REQUIRED WORK ▸ Transcribe exactly the lines from the one holding "PIXELS pin GND: none -> GND" through the closing line of the entries below. Pictures stay out of the copy.

EXCERPTED RECORDS ▸
- - - - - - -

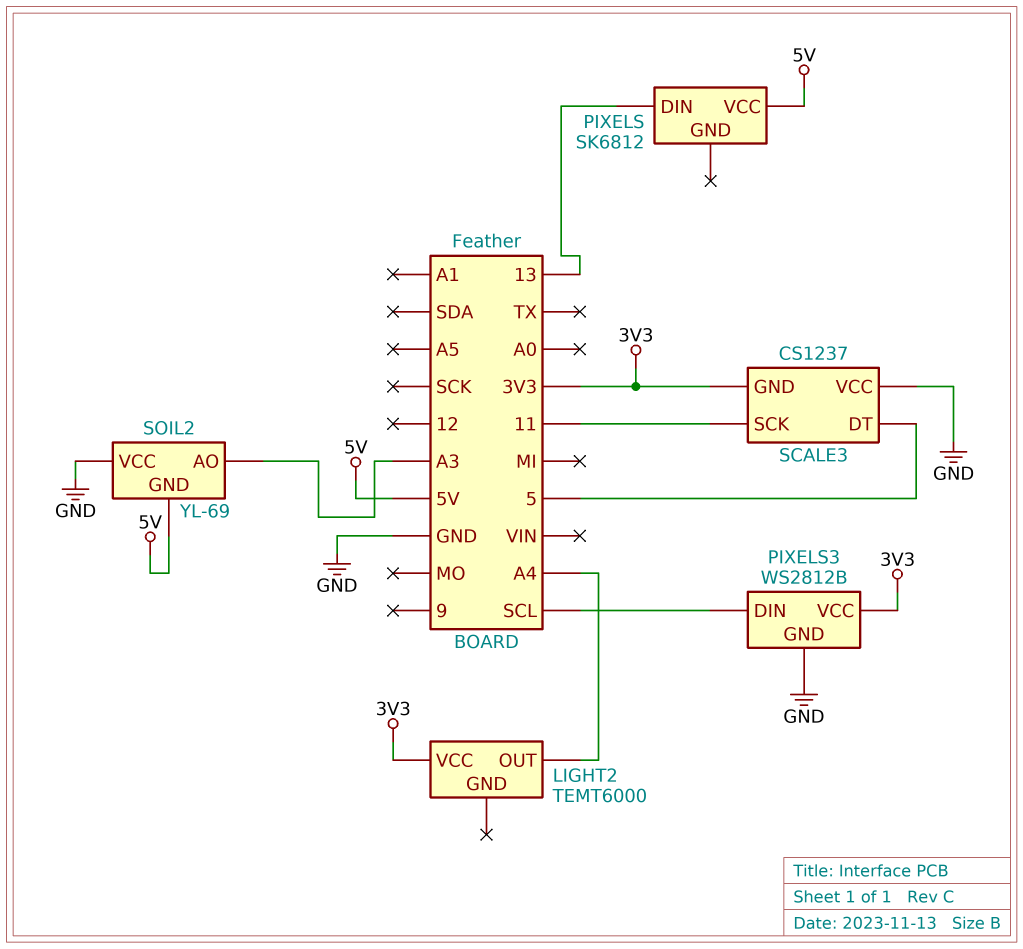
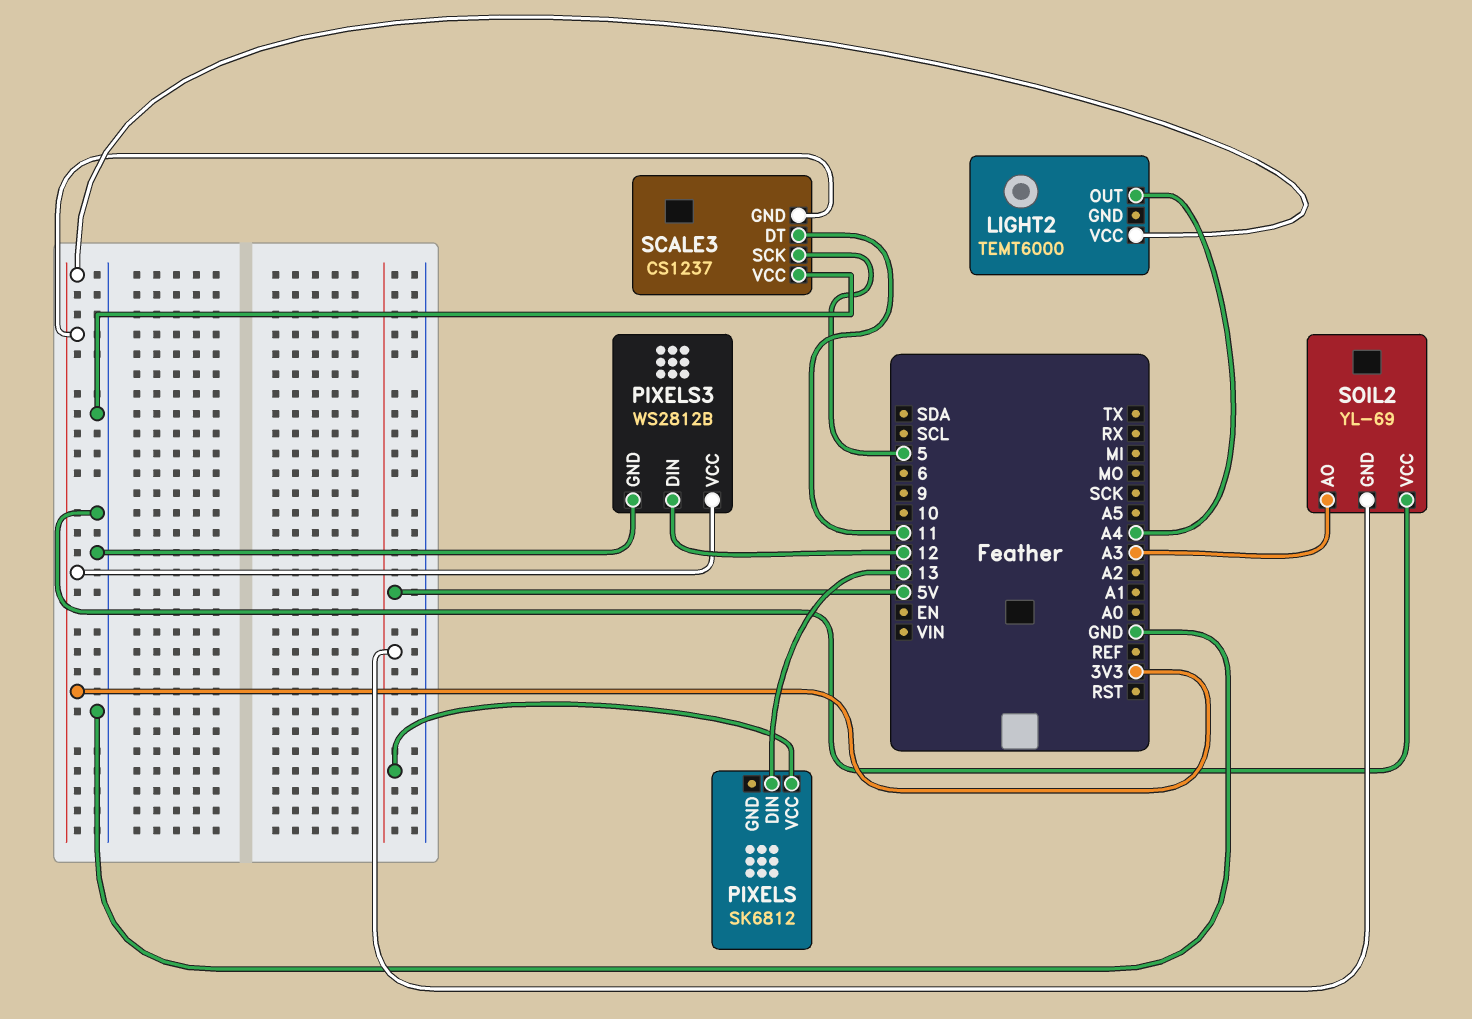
PIXELS3 pin DIN: SCL -> 12
SCALE3 pin DT: 5 -> 11
SCALE3 pin SCK: 11 -> 5

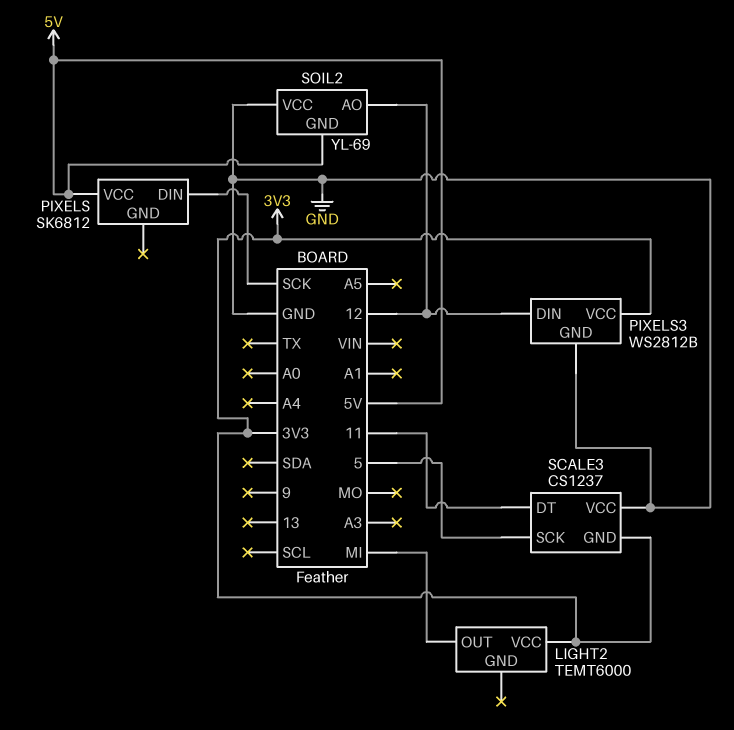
LIGHT2 pin OUT: A4 -> MI
PIXELS pin DIN: 13 -> SCK
SOIL2 pin AO: A3 -> 12

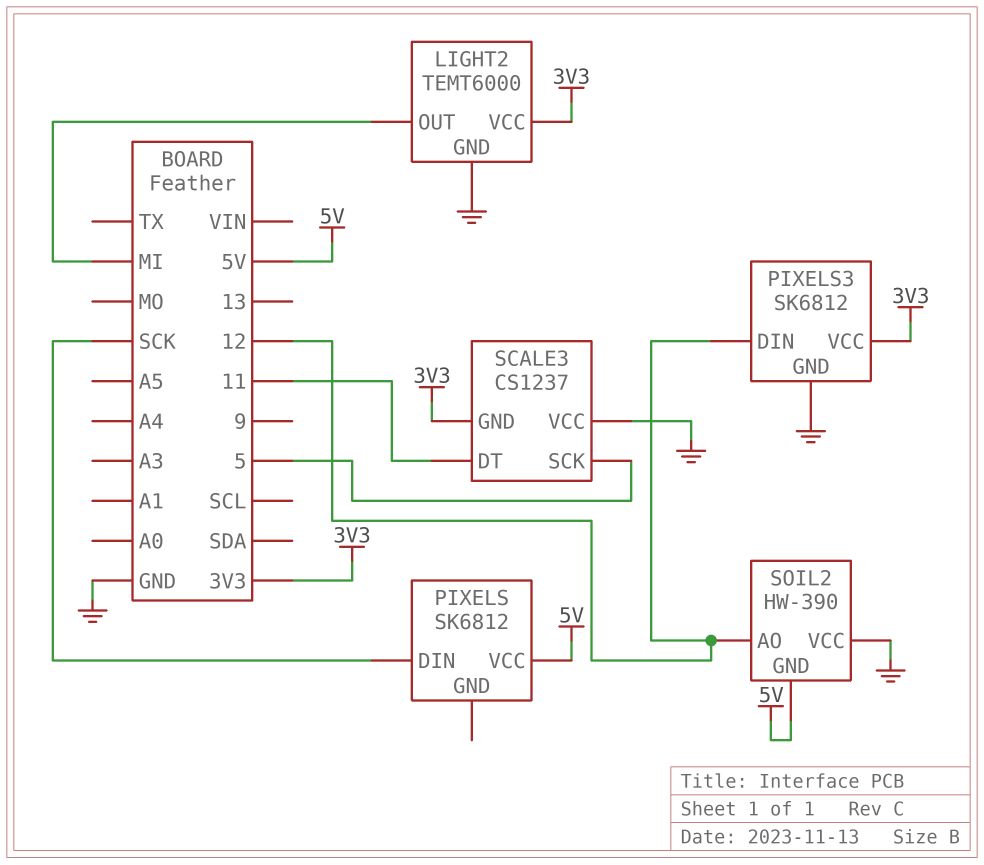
LIGHT2 pin GND: none -> GND
PIXELS3: WS2812B -> SK6812
SOIL2: YL-69 -> HW-390

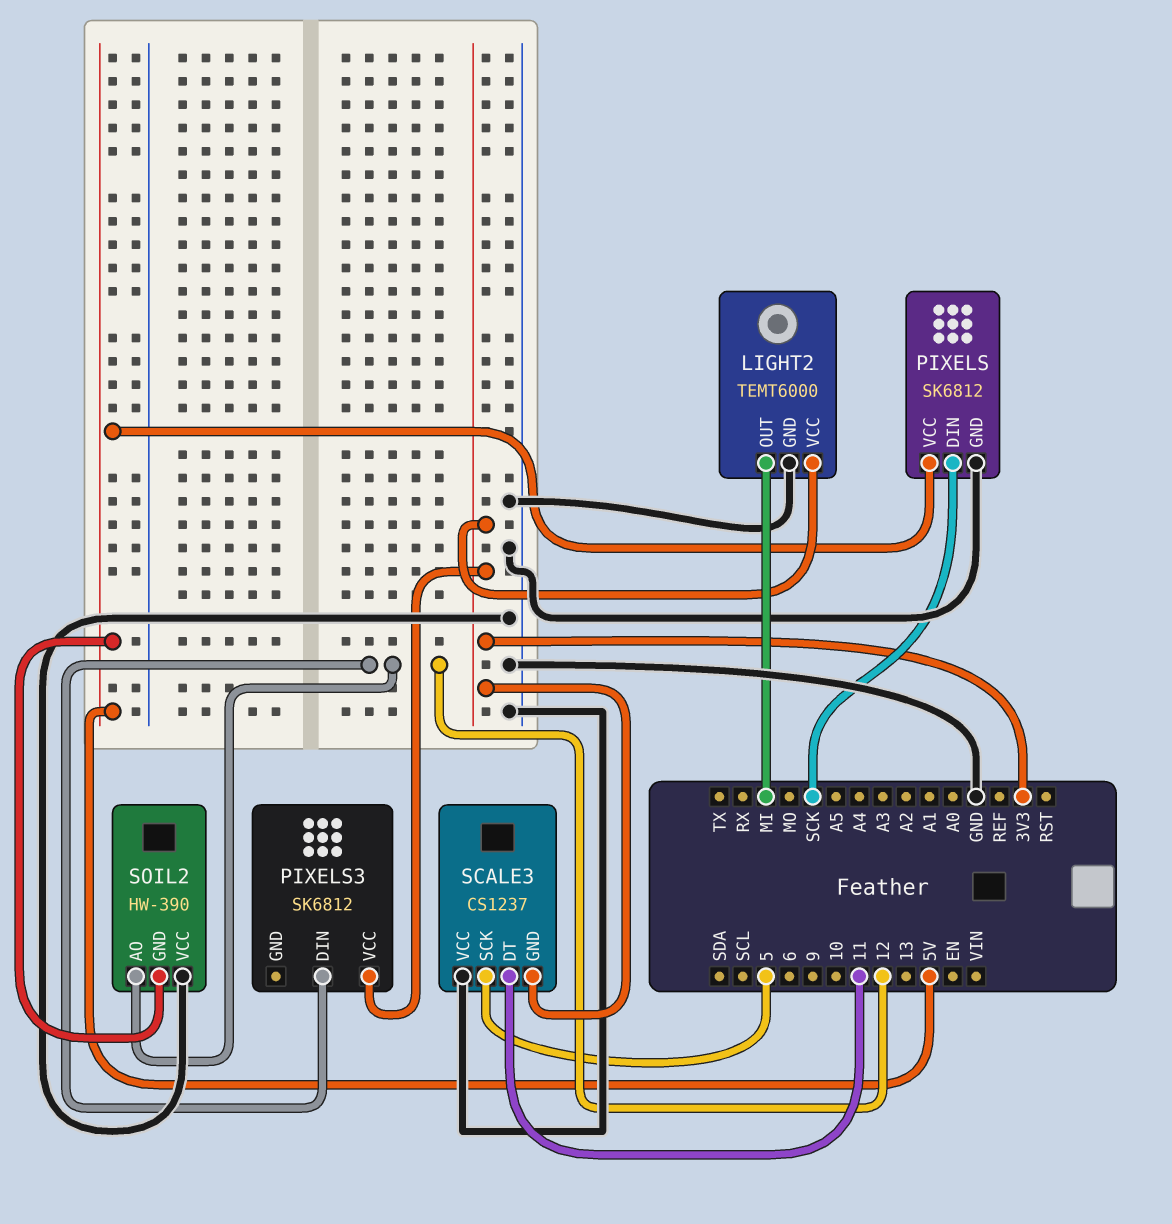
PIXELS pin GND: none -> GND
PIXELS3 pin GND: GND -> none

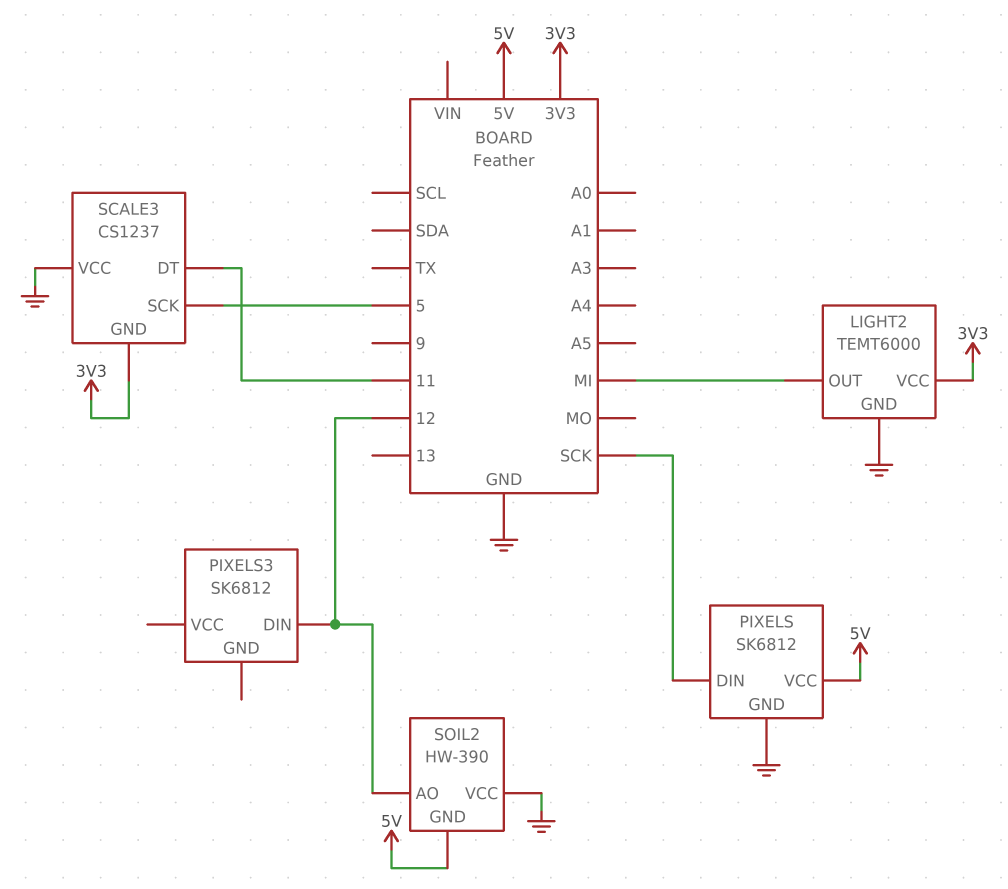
PIXELS3 pin VCC: 3V3 -> none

- - - - - - -

RESPONSE BOX ▸
PIXELS pin GND: none -> GND
PIXELS3 pin GND: GND -> none

PIXELS3 pin VCC: 3V3 -> none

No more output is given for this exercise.